The problem: Reproduce every entry that follows word for word, but omit the images.

Change detection data
=== Begin Enclosure ===

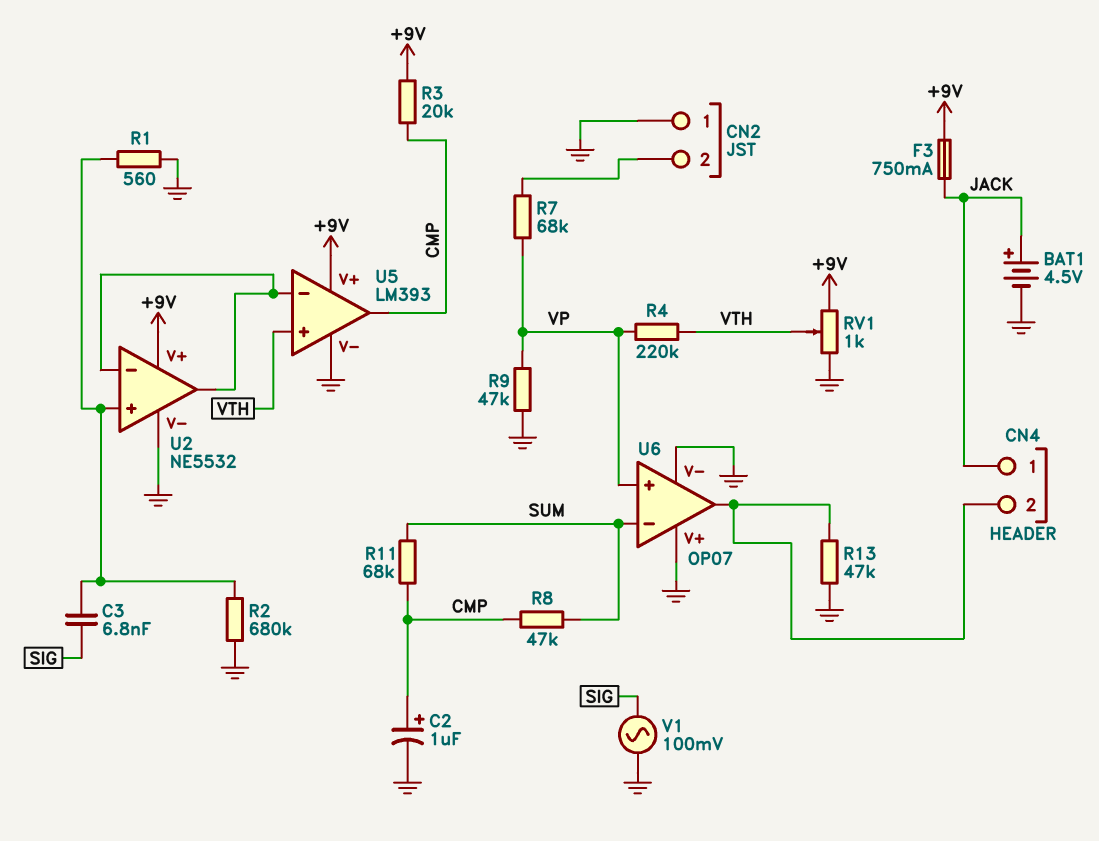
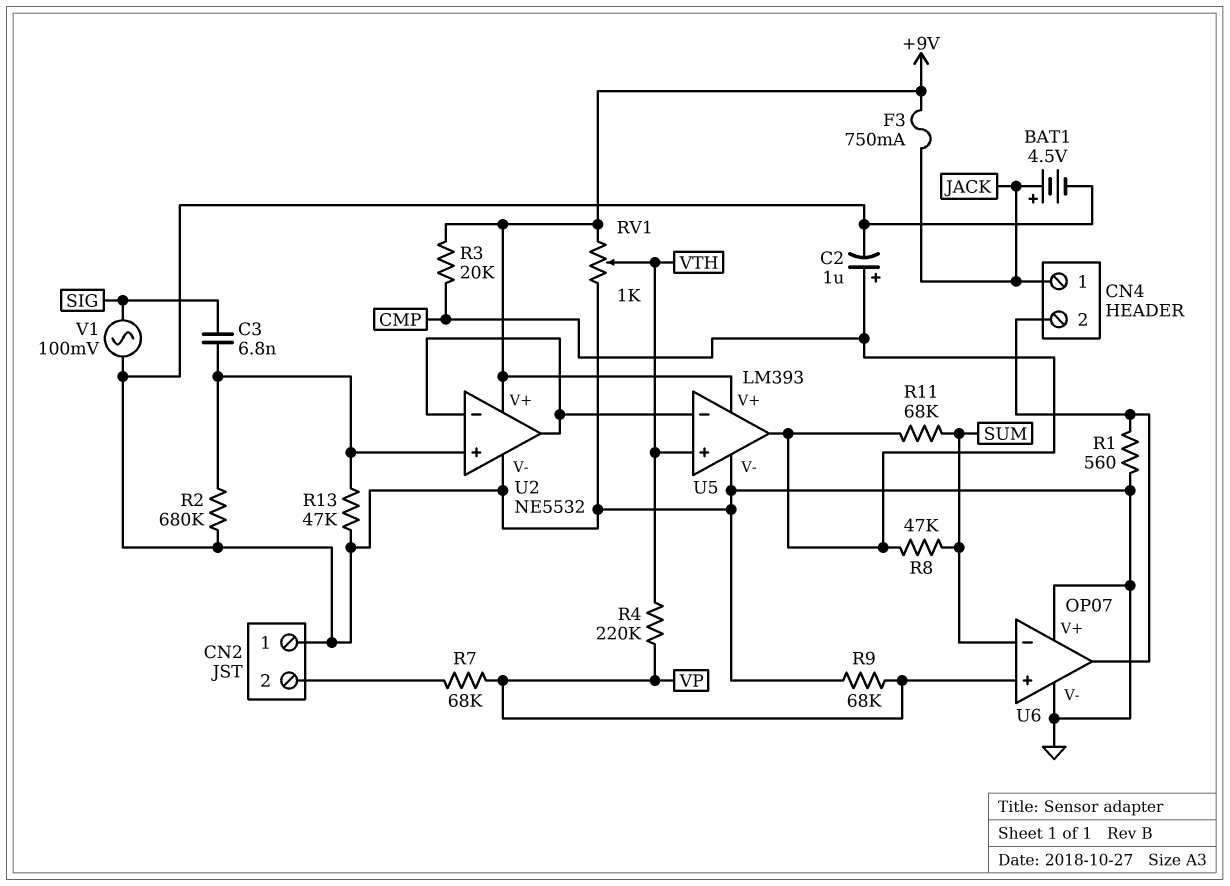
R1: 560 (GND, U2/in+) -> 560 (CN4/2, GND)
R9: 47k (GND, VP) -> 68k (GND, VP)
R13: 47k (CN4/2, GND) -> 47k (GND, U2/in+)

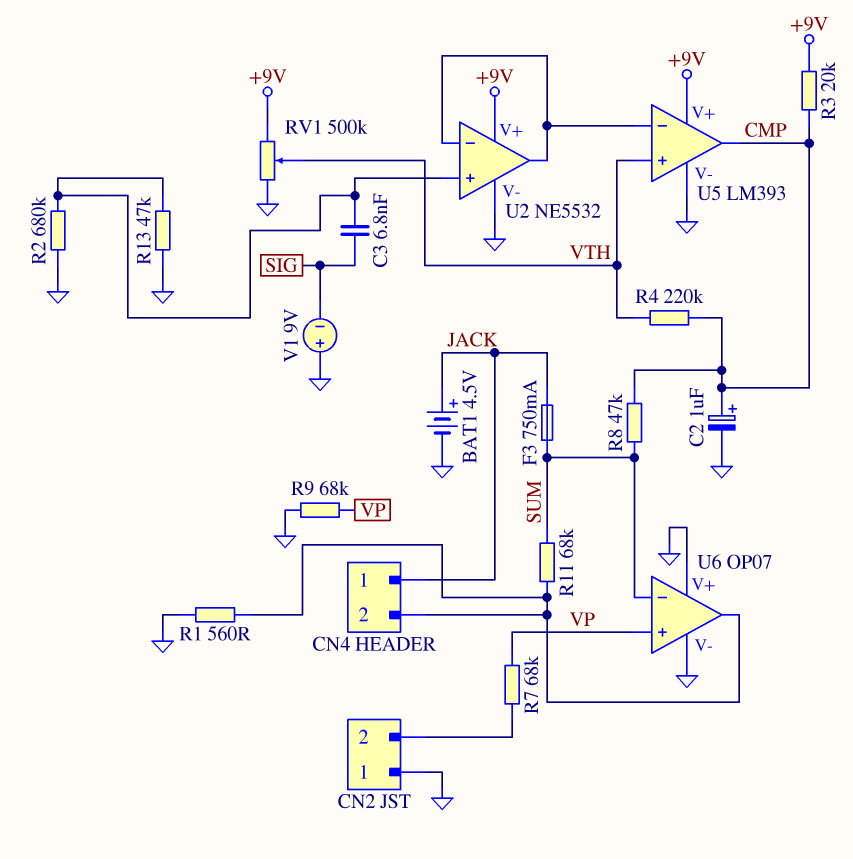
F3: 750mA (+9V, JACK) -> 750mA (JACK, SUM)
R4: 220k (VP, VTH) -> 220k (CMP, VTH)
R11: 68k (CMP, SUM) -> 68k (CN4/2, SUM)
RV1: 1k (+9V, GND, wiper VTH) -> 500k (+9V, GND, wiper VTH)
V1: AC 100mV (GND, SIG) -> 9V (plus GND, minus SIG)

=== End Enclosure ===

Result:
R1: 560 (GND, U2/in+) -> 560 (CN4/2, GND)
R9: 47k (GND, VP) -> 68k (GND, VP)
R13: 47k (CN4/2, GND) -> 47k (GND, U2/in+)

F3: 750mA (+9V, JACK) -> 750mA (JACK, SUM)
R4: 220k (VP, VTH) -> 220k (CMP, VTH)
R11: 68k (CMP, SUM) -> 68k (CN4/2, SUM)
RV1: 1k (+9V, GND, wiper VTH) -> 500k (+9V, GND, wiper VTH)
V1: AC 100mV (GND, SIG) -> 9V (plus GND, minus SIG)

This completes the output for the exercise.